Exercise directions:
Copy nothing but the lines below running from the line containing "blue pentagon: rotated 12 degrees clockwise" through the line containing "purple trapezoid: moved", both end lines included.

Information provided:
====================
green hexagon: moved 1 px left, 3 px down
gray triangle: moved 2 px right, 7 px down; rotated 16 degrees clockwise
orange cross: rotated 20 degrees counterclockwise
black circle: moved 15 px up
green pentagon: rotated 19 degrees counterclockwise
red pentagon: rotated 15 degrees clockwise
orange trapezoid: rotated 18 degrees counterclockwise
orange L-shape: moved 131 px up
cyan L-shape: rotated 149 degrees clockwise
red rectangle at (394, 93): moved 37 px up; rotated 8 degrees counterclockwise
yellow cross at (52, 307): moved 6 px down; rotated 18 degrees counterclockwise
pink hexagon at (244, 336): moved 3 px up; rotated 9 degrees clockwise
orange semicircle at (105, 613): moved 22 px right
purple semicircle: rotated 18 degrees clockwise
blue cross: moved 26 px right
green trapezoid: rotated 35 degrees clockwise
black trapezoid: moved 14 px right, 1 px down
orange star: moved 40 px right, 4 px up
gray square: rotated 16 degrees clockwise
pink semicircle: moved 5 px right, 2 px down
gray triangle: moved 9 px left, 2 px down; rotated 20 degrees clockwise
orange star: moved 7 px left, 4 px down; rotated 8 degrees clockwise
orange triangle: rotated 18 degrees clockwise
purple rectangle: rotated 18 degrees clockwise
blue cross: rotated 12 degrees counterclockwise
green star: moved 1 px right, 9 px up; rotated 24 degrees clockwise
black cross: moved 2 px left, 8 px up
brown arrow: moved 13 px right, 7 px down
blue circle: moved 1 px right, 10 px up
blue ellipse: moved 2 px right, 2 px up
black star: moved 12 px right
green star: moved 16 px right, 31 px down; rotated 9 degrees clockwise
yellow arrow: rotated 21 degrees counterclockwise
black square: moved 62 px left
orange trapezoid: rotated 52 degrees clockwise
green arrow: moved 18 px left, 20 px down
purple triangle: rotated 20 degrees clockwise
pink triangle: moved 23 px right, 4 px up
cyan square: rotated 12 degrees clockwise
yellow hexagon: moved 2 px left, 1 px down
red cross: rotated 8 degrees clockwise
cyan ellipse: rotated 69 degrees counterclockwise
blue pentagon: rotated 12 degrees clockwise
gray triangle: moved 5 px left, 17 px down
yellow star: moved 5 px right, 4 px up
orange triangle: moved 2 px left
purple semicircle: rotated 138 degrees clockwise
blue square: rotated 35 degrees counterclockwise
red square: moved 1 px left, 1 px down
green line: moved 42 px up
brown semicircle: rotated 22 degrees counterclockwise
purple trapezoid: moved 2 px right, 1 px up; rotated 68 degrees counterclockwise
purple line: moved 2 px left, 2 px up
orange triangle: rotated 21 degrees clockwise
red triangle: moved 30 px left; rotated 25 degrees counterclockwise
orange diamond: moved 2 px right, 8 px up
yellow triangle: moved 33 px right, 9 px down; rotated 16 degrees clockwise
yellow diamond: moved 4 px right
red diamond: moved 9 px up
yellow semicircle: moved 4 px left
====================
Answer to this task:
blue pentagon: rotated 12 degrees clockwise
gray triangle: moved 5 px left, 17 px down
yellow star: moved 5 px right, 4 px up
orange triangle: moved 2 px left
purple semicircle: rotated 138 degrees clockwise
blue square: rotated 35 degrees counterclockwise
red square: moved 1 px left, 1 px down
green line: moved 42 px up
brown semicircle: rotated 22 degrees counterclockwise
purple trapezoid: moved 2 px right, 1 px up; rotated 68 degrees counterclockwise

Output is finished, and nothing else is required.